*WHAT THIS TASK INVOLVES:* Below are records; reproduce exactly the lines from the one that has "DIGITS3 pin CLK: D7 -> D3" through the one that has "STEPPER2 pin IN2: D8 -> D6", ends included, and nothing more.

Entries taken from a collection
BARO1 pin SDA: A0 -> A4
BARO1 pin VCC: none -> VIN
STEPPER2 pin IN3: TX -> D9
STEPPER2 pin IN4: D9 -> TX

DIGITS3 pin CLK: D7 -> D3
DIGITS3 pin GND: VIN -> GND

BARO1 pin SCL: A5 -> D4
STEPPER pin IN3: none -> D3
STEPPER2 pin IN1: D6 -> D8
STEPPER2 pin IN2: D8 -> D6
---
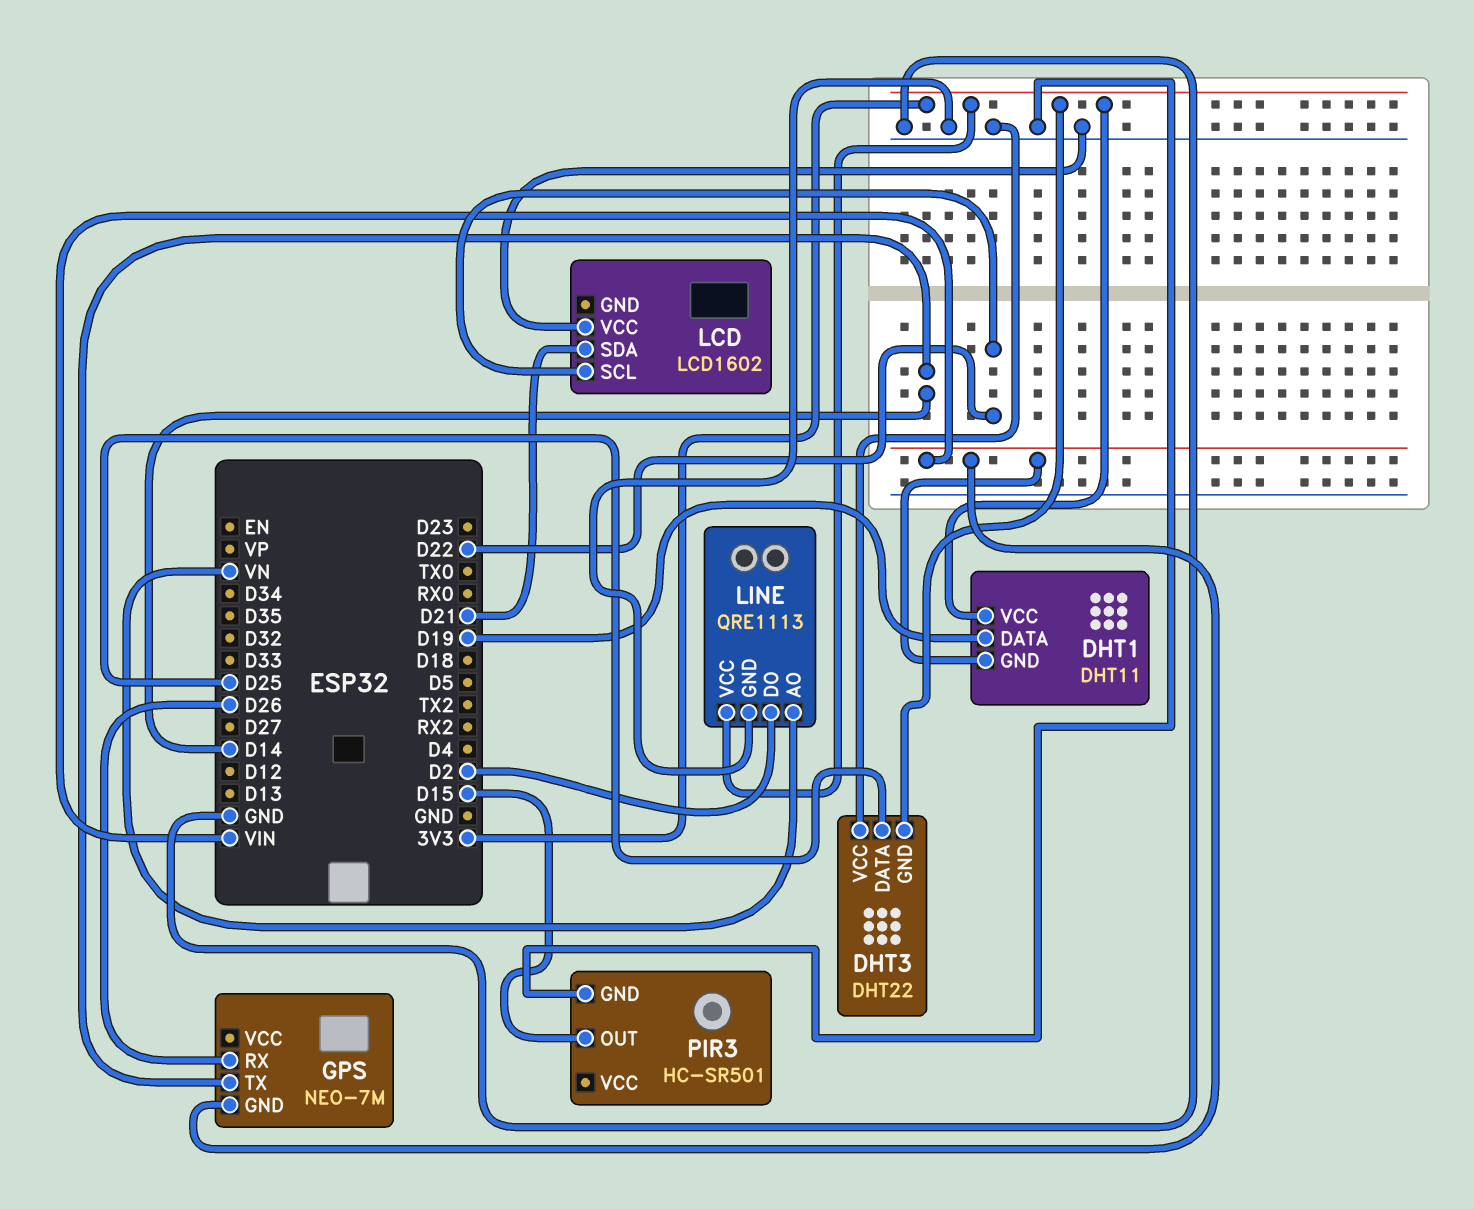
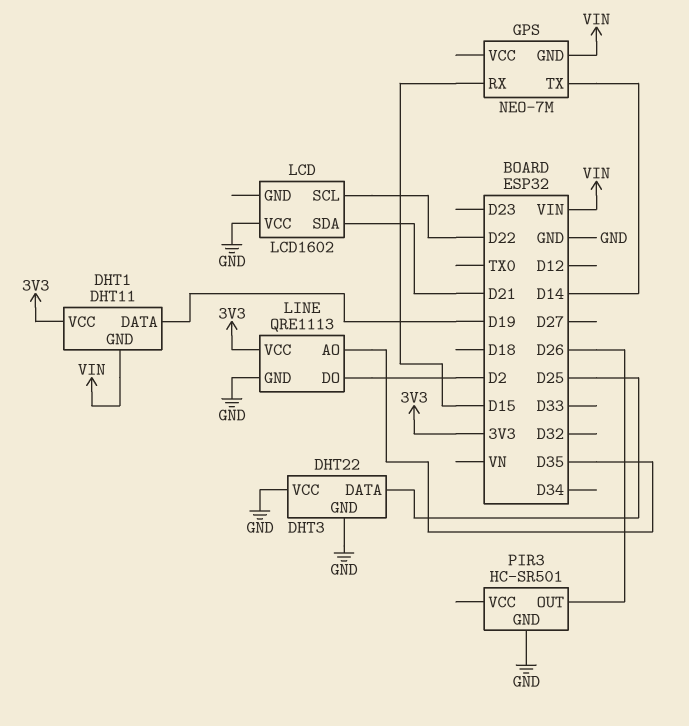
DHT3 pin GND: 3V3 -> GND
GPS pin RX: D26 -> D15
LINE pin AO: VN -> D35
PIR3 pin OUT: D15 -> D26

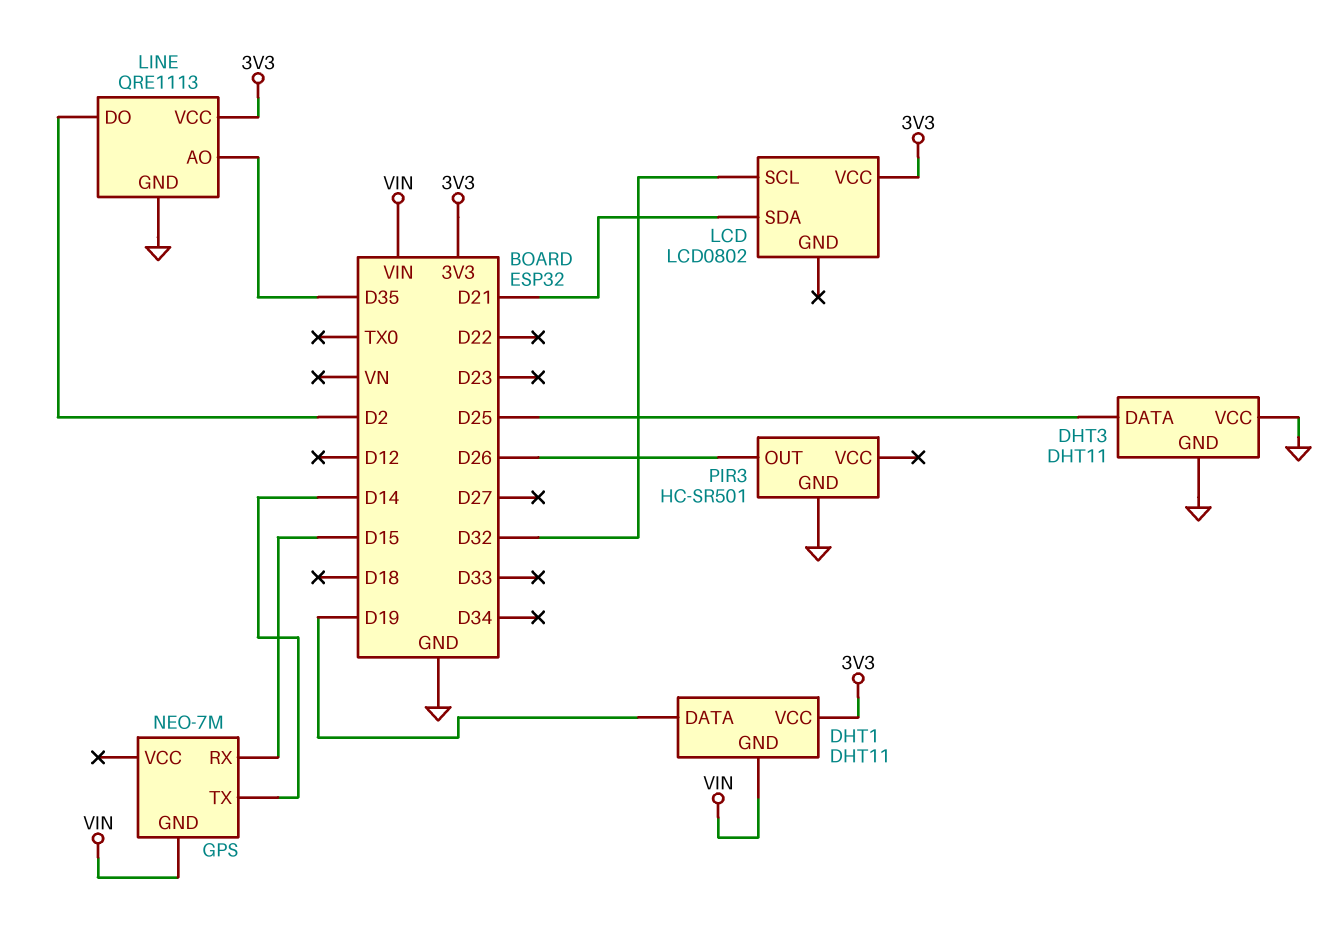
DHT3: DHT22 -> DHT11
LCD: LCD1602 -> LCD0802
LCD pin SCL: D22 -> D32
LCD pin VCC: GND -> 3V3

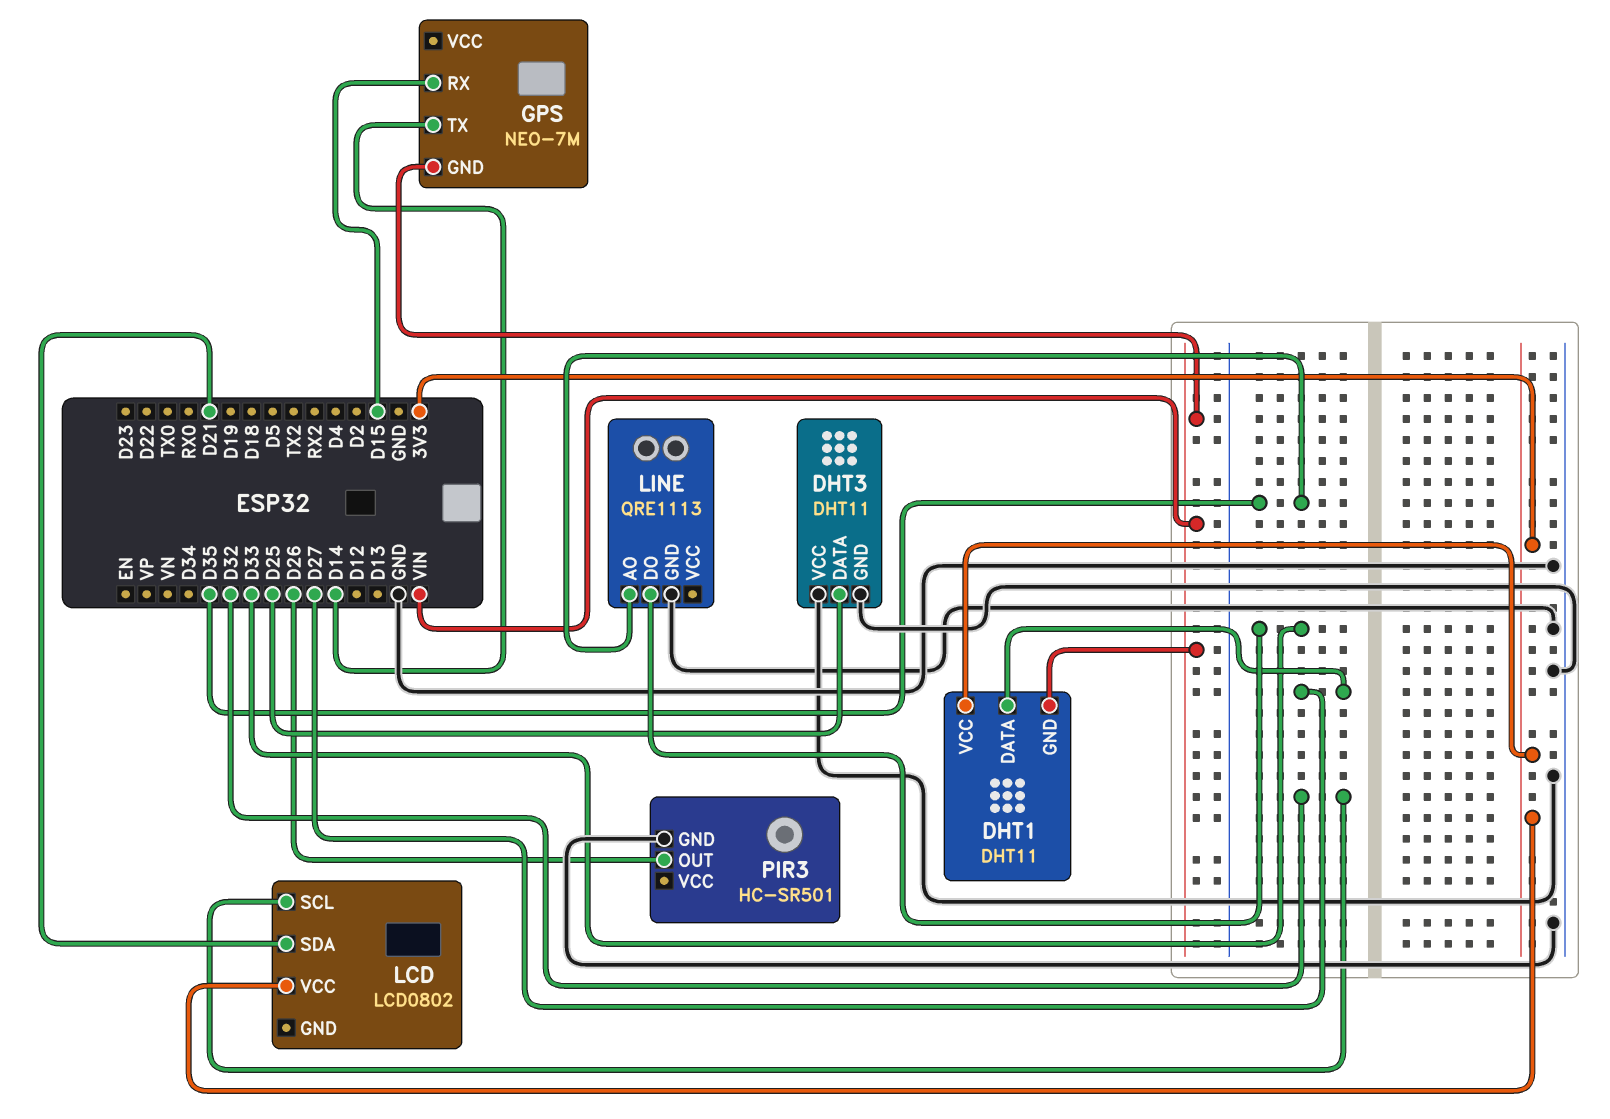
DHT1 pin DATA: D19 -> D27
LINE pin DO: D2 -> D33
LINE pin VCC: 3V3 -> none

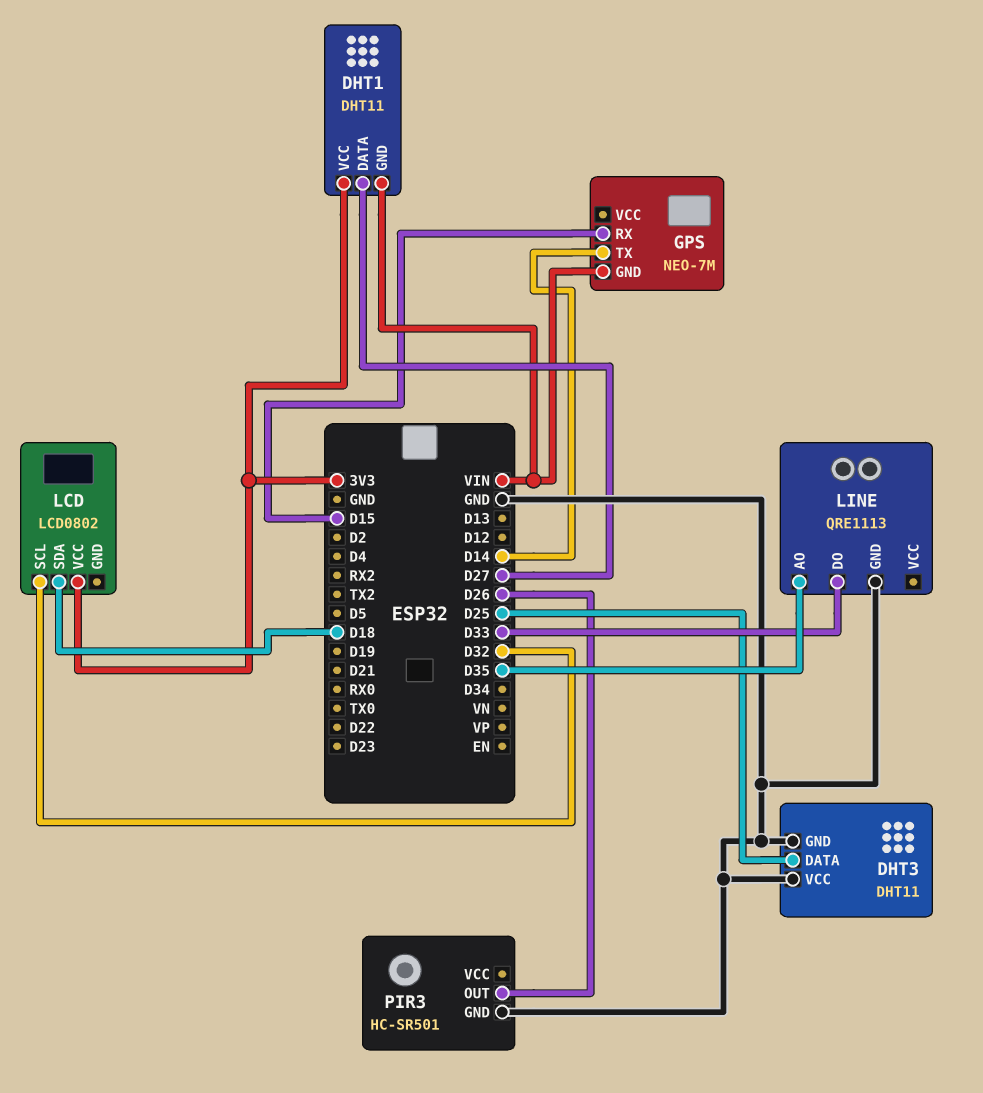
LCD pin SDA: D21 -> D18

*WRITTEN RESPONSE:*
DIGITS3 pin CLK: D7 -> D3
DIGITS3 pin GND: VIN -> GND

BARO1 pin SCL: A5 -> D4
STEPPER pin IN3: none -> D3
STEPPER2 pin IN1: D6 -> D8
STEPPER2 pin IN2: D8 -> D6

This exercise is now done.